Task description
Give again the line that contains "orange cup: 10 -> 9" and every line after it to the end of the records. Keep them exactly as they are and add nothing.

Records supplied

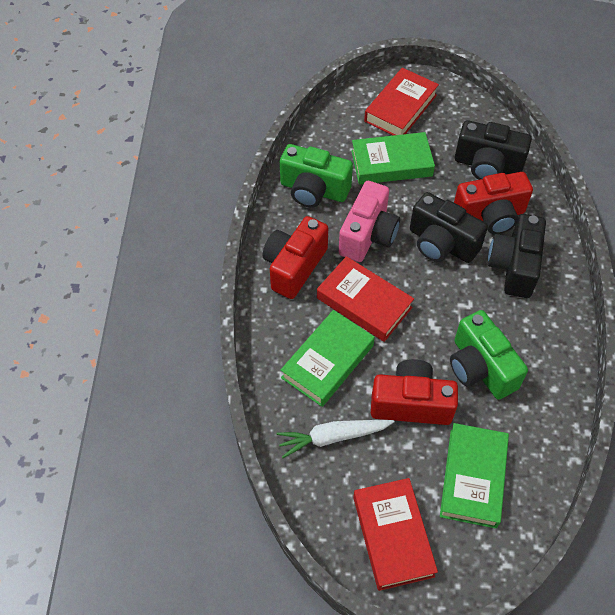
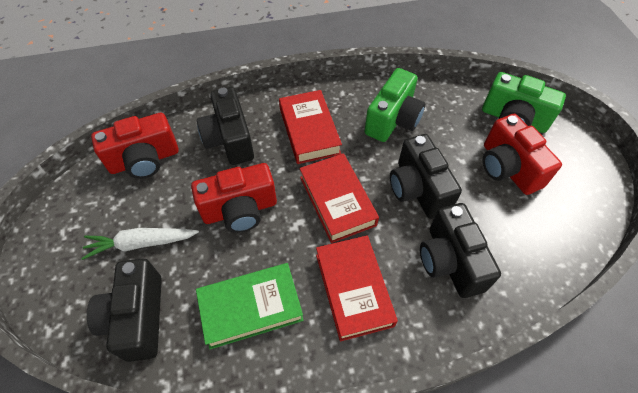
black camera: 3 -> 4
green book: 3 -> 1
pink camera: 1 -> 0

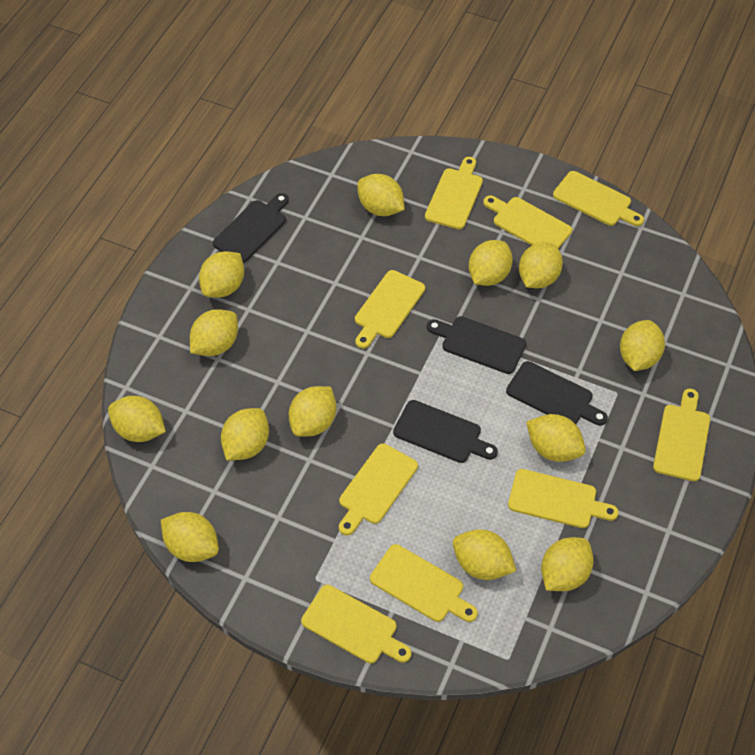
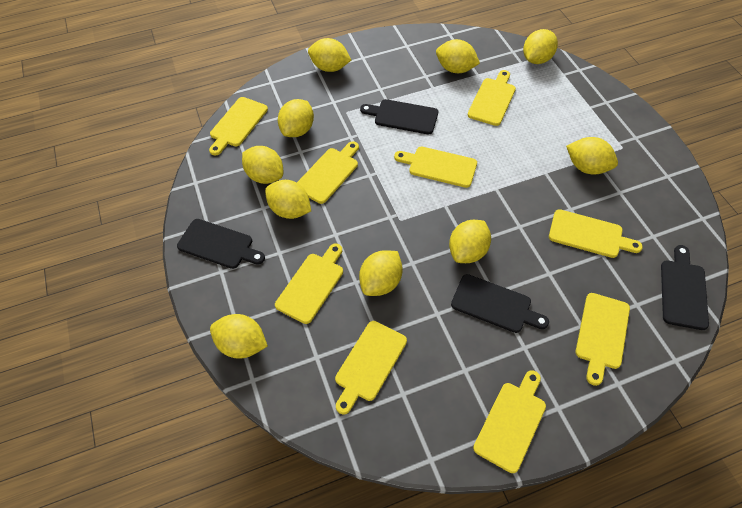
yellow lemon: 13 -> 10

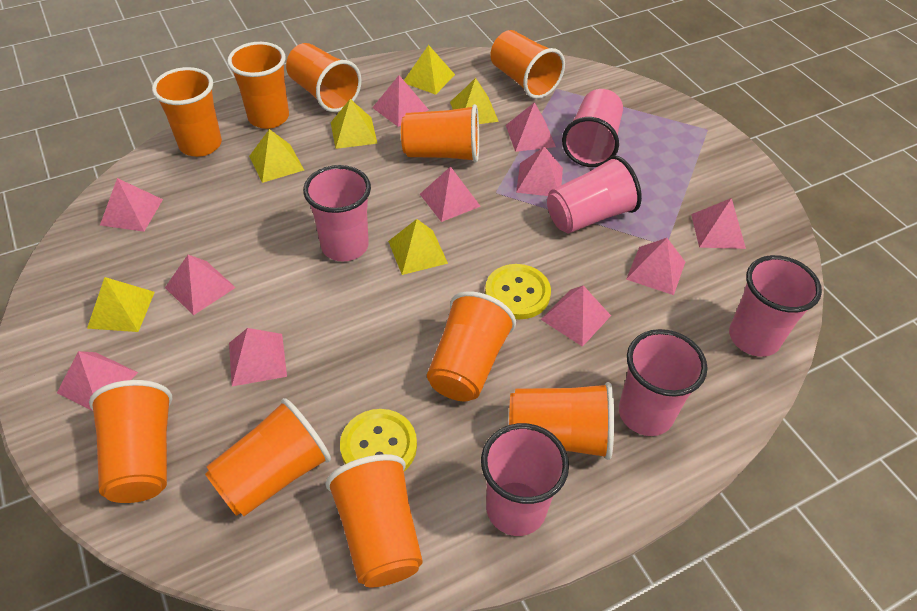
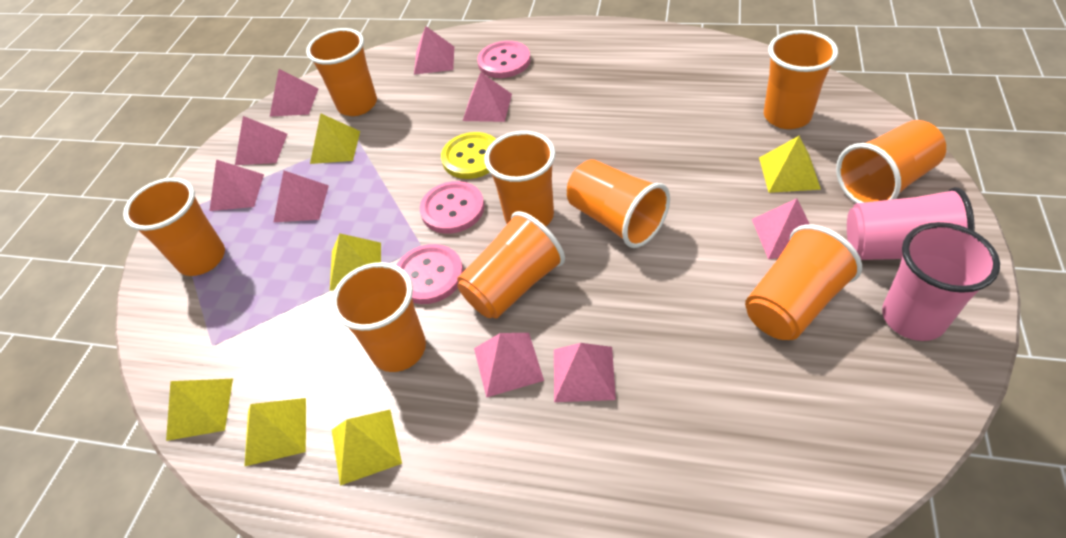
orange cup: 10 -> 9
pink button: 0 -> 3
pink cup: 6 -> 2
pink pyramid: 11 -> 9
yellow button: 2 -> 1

Solution
orange cup: 10 -> 9
pink button: 0 -> 3
pink cup: 6 -> 2
pink pyramid: 11 -> 9
yellow button: 2 -> 1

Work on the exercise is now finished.